▶ [ACTIVITY]
Of the entries below, return only those lines from the line with "purple pentagon: moved 6 px right, 8 px down" to the line with "cyan arrow: moved 7 px down", exactly, both included.

[Dataset records]
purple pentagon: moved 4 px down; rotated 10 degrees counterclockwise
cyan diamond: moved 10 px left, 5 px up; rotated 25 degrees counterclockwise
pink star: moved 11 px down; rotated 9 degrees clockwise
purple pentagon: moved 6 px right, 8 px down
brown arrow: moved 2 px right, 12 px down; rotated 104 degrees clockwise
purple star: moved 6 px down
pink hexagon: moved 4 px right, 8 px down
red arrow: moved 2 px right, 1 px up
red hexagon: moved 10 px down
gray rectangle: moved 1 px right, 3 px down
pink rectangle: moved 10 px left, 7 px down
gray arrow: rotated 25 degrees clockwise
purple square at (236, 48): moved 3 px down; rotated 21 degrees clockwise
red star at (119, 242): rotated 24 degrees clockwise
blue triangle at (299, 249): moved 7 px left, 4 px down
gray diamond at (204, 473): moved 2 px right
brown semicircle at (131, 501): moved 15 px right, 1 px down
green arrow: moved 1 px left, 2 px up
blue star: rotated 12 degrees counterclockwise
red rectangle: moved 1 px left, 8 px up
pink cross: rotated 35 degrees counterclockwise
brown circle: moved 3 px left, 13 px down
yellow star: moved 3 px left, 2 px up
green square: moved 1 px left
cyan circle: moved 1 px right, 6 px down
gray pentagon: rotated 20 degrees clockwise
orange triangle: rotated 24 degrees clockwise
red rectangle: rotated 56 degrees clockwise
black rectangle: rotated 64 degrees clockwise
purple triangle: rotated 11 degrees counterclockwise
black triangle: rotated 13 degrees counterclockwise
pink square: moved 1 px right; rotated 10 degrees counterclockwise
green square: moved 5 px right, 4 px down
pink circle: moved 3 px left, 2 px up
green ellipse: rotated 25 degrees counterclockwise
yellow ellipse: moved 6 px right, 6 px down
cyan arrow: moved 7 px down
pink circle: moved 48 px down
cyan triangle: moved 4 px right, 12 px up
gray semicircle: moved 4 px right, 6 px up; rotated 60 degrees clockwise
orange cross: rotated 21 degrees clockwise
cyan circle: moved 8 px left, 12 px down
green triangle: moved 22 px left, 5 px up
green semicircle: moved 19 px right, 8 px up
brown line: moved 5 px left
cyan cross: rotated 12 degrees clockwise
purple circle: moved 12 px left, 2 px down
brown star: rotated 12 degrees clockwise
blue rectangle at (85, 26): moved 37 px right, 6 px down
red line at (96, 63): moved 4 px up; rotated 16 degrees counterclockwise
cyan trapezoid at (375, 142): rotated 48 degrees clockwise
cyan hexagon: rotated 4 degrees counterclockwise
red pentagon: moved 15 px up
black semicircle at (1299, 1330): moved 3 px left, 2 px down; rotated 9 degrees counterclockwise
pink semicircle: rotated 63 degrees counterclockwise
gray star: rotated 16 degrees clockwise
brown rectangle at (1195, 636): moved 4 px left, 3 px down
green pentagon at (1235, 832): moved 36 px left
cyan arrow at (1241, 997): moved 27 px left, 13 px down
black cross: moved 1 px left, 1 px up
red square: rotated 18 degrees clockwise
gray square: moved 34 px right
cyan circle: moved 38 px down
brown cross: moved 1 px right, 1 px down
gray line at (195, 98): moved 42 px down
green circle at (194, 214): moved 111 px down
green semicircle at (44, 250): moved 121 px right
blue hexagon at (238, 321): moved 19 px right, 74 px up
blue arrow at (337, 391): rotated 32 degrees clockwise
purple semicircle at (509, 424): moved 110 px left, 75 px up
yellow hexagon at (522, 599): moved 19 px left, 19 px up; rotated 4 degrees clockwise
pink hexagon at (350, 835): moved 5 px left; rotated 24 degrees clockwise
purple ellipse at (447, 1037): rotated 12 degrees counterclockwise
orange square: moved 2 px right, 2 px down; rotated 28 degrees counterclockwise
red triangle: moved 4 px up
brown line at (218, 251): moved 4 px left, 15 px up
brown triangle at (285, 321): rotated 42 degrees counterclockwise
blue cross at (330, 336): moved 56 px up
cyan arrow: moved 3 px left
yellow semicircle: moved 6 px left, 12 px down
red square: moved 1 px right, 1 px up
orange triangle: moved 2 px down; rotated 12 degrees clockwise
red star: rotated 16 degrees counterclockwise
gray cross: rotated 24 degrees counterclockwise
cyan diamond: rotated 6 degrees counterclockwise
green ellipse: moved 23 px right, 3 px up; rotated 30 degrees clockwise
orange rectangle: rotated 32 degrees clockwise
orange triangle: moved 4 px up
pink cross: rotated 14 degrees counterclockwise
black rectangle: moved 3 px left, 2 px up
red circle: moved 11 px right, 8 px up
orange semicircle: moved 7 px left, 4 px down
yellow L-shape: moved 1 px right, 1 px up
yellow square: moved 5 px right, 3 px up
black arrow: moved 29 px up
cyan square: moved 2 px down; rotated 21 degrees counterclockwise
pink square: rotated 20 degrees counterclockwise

▶ [RESULT FOR THIS TASK]
purple pentagon: moved 6 px right, 8 px down
brown arrow: moved 2 px right, 12 px down; rotated 104 degrees clockwise
purple star: moved 6 px down
pink hexagon: moved 4 px right, 8 px down
red arrow: moved 2 px right, 1 px up
red hexagon: moved 10 px down
gray rectangle: moved 1 px right, 3 px down
pink rectangle: moved 10 px left, 7 px down
gray arrow: rotated 25 degrees clockwise
purple square at (236, 48): moved 3 px down; rotated 21 degrees clockwise
red star at (119, 242): rotated 24 degrees clockwise
blue triangle at (299, 249): moved 7 px left, 4 px down
gray diamond at (204, 473): moved 2 px right
brown semicircle at (131, 501): moved 15 px right, 1 px down
green arrow: moved 1 px left, 2 px up
blue star: rotated 12 degrees counterclockwise
red rectangle: moved 1 px left, 8 px up
pink cross: rotated 35 degrees counterclockwise
brown circle: moved 3 px left, 13 px down
yellow star: moved 3 px left, 2 px up
green square: moved 1 px left
cyan circle: moved 1 px right, 6 px down
gray pentagon: rotated 20 degrees clockwise
orange triangle: rotated 24 degrees clockwise
red rectangle: rotated 56 degrees clockwise
black rectangle: rotated 64 degrees clockwise
purple triangle: rotated 11 degrees counterclockwise
black triangle: rotated 13 degrees counterclockwise
pink square: moved 1 px right; rotated 10 degrees counterclockwise
green square: moved 5 px right, 4 px down
pink circle: moved 3 px left, 2 px up
green ellipse: rotated 25 degrees counterclockwise
yellow ellipse: moved 6 px right, 6 px down
cyan arrow: moved 7 px down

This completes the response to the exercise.